Information provided:
'''

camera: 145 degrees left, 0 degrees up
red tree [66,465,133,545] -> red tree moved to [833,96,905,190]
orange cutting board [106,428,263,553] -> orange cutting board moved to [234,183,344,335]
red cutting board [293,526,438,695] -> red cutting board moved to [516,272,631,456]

'''
'''

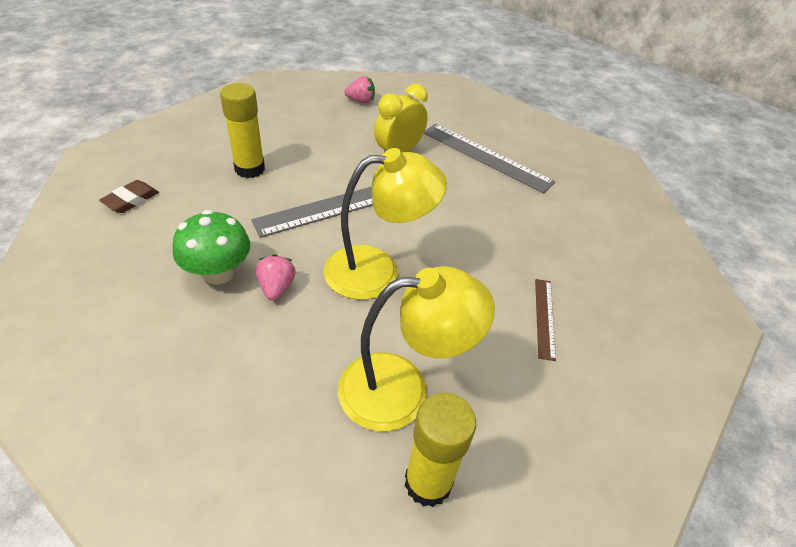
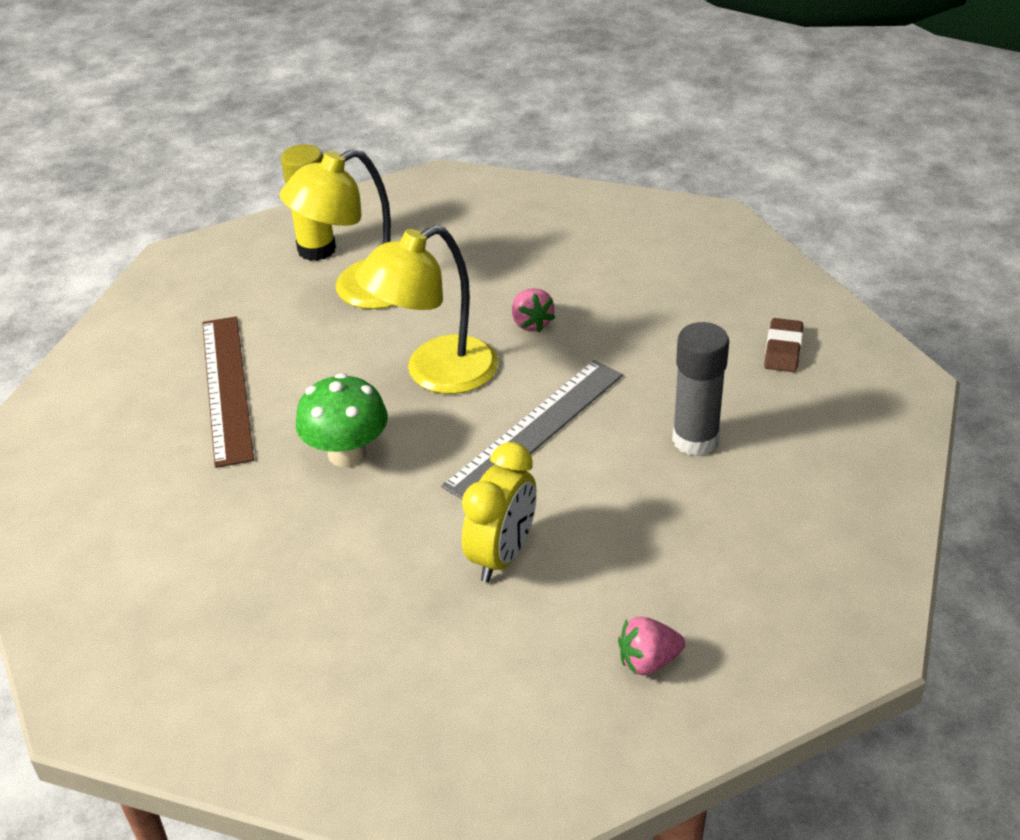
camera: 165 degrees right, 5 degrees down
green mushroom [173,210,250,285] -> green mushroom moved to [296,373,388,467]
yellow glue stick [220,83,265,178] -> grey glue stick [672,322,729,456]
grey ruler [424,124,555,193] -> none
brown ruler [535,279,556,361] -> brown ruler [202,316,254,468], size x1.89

'''

Task item:
Pull every line with the string "degrees" out of the material.

Exercise response:
camera: 145 degrees left, 0 degrees up
camera: 165 degrees right, 5 degrees down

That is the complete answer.